▶ TASK STATEMENT
For each line below that contains the word "none", make a copy.

▶ EXTRACTED INFORMATION
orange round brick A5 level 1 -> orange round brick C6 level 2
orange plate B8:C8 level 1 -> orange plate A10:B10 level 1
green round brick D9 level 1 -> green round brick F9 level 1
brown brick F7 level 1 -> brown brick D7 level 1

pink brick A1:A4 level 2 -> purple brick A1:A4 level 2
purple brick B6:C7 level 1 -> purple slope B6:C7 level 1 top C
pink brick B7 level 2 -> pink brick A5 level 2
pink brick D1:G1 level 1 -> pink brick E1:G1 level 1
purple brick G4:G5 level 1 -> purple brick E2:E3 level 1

--

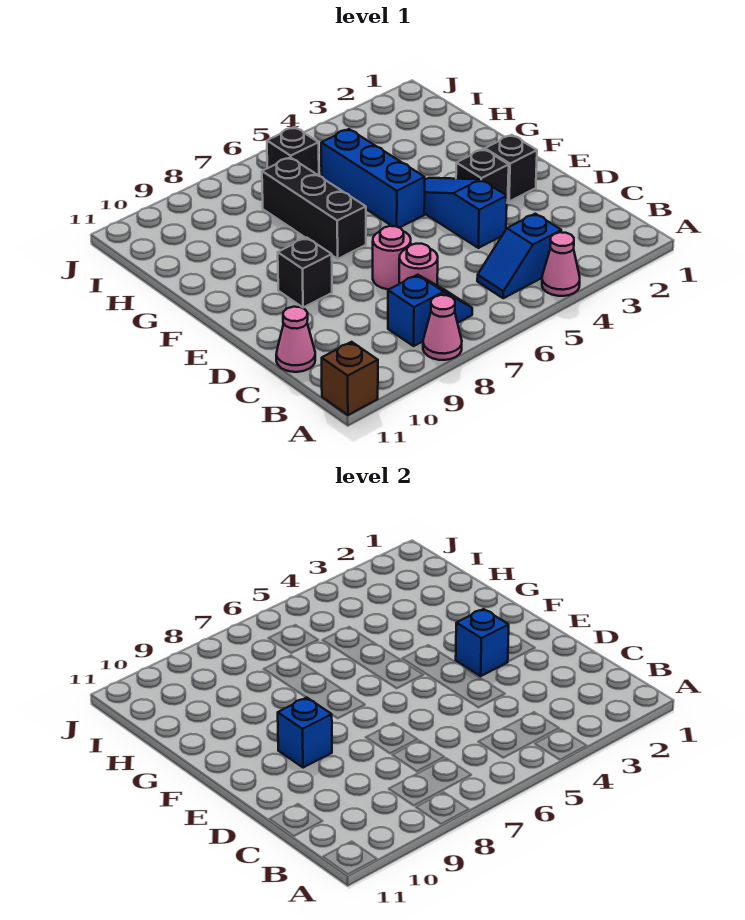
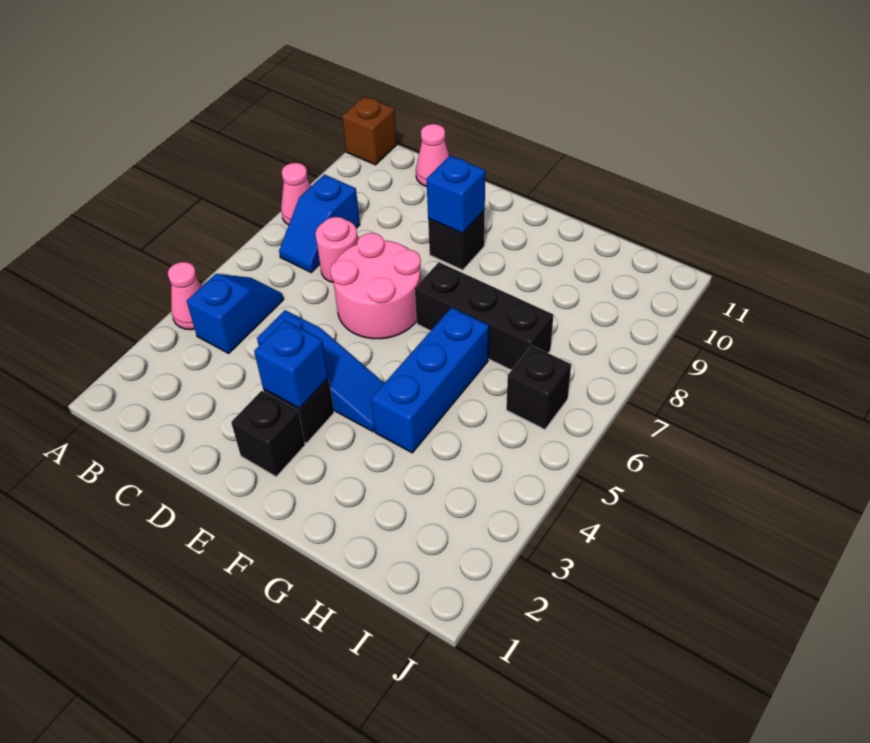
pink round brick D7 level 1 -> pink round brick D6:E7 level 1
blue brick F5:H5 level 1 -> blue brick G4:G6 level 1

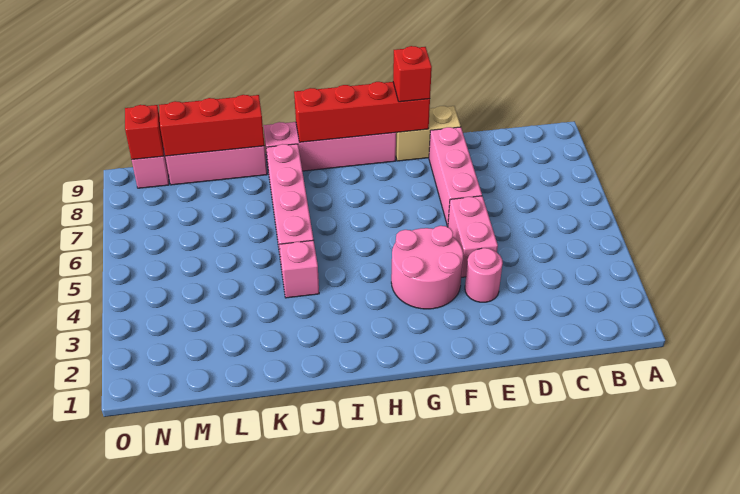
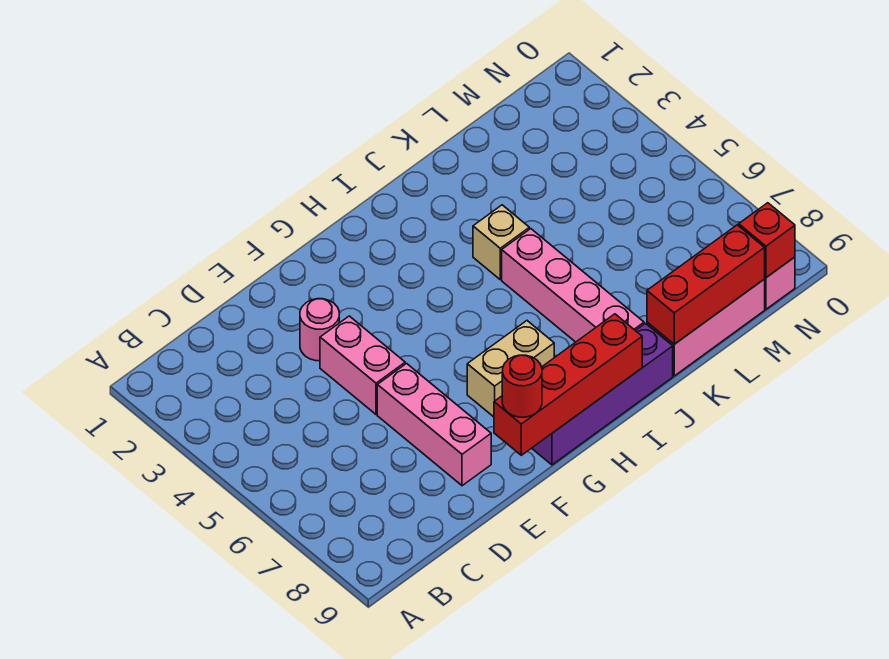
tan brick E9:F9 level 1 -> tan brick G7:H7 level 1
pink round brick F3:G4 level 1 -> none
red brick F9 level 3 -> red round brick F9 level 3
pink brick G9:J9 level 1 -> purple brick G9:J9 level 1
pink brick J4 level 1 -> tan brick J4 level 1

...

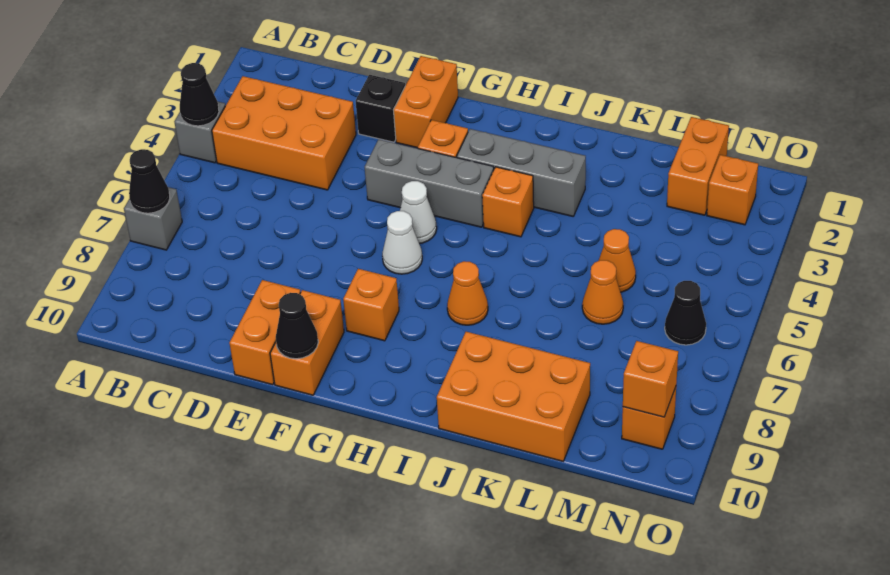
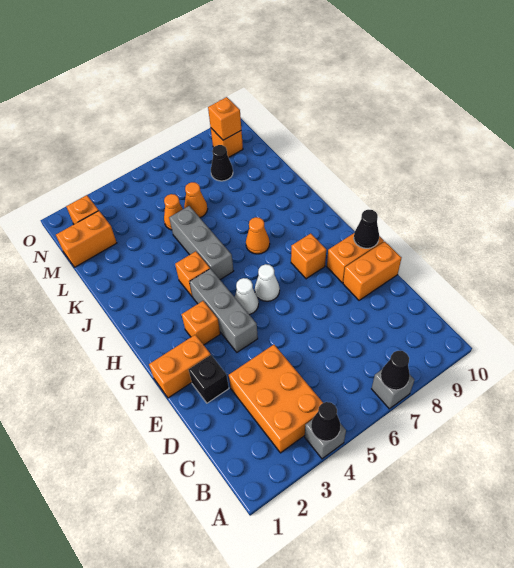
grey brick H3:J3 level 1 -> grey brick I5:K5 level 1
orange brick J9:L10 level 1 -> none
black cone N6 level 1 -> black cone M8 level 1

▶ ANSWER TO THE EXERCISE
pink round brick F3:G4 level 1 -> none
orange brick J9:L10 level 1 -> none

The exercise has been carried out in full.